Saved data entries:

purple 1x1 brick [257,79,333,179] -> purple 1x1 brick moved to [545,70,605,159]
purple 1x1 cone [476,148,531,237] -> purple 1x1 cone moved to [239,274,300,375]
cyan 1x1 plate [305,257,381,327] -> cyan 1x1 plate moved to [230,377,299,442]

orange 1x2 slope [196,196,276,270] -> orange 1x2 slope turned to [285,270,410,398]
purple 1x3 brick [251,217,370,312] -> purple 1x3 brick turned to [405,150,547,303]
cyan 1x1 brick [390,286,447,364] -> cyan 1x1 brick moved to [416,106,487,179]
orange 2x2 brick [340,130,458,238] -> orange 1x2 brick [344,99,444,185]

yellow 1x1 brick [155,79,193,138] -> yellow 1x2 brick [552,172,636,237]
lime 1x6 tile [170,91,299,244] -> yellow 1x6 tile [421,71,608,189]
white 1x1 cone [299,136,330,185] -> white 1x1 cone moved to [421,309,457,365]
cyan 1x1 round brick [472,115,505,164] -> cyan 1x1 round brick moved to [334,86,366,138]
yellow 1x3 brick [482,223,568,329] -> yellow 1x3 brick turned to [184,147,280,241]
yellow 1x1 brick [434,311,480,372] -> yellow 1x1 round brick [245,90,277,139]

---

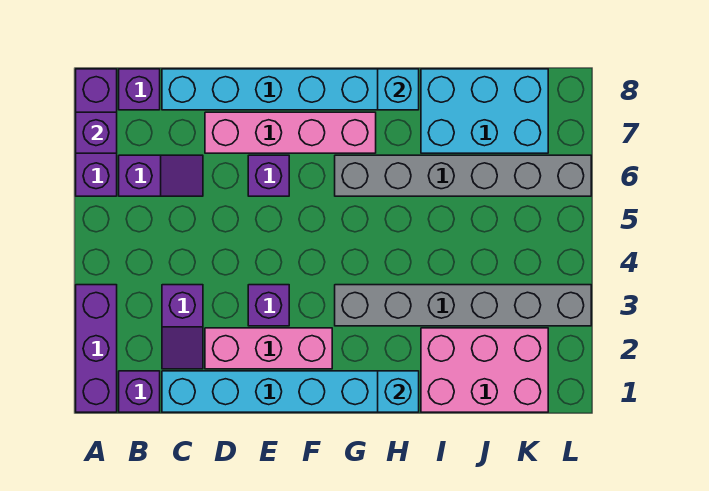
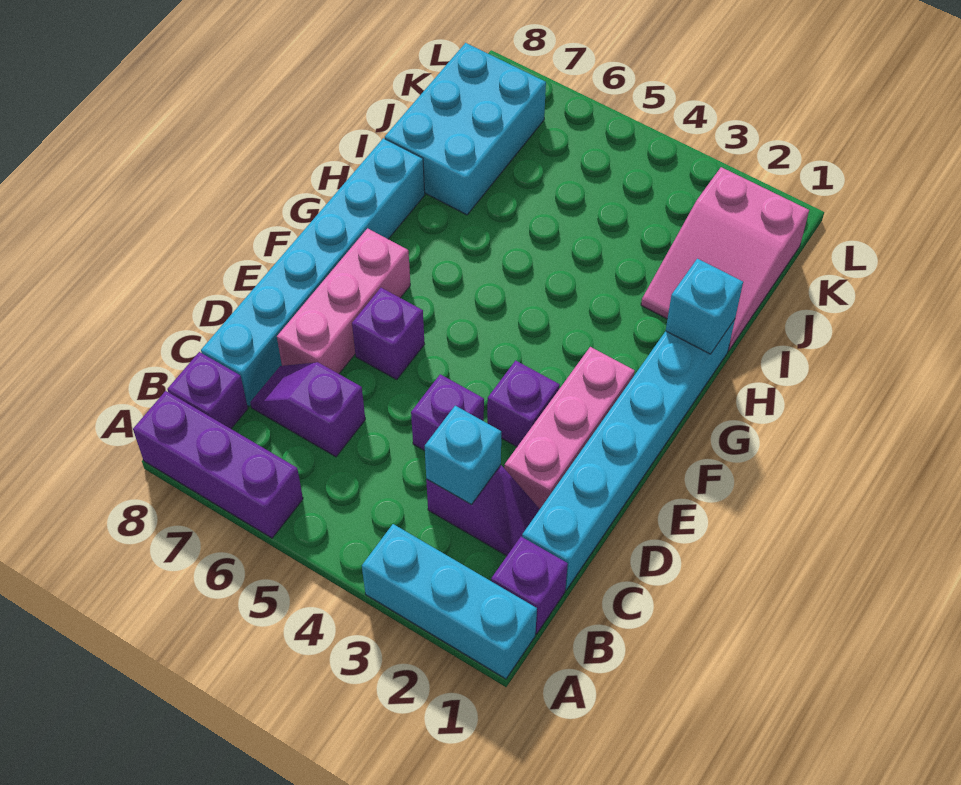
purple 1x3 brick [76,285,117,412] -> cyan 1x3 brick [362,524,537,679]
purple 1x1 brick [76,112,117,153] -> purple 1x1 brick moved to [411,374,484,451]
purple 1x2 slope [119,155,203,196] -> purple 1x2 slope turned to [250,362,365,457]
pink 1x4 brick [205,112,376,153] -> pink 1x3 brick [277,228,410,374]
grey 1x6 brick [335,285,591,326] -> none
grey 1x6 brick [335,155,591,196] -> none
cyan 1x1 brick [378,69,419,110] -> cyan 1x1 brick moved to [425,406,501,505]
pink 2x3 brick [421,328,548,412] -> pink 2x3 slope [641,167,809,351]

**To-do item:** Both end lines included, restate word for word the lines above from the line with "purple 1x3 brick [76,285,117,412]" to the line with "pink 2x3 brick", and nothing else.

**Expected answer:**
purple 1x3 brick [76,285,117,412] -> cyan 1x3 brick [362,524,537,679]
purple 1x1 brick [76,112,117,153] -> purple 1x1 brick moved to [411,374,484,451]
purple 1x2 slope [119,155,203,196] -> purple 1x2 slope turned to [250,362,365,457]
pink 1x4 brick [205,112,376,153] -> pink 1x3 brick [277,228,410,374]
grey 1x6 brick [335,285,591,326] -> none
grey 1x6 brick [335,155,591,196] -> none
cyan 1x1 brick [378,69,419,110] -> cyan 1x1 brick moved to [425,406,501,505]
pink 2x3 brick [421,328,548,412] -> pink 2x3 slope [641,167,809,351]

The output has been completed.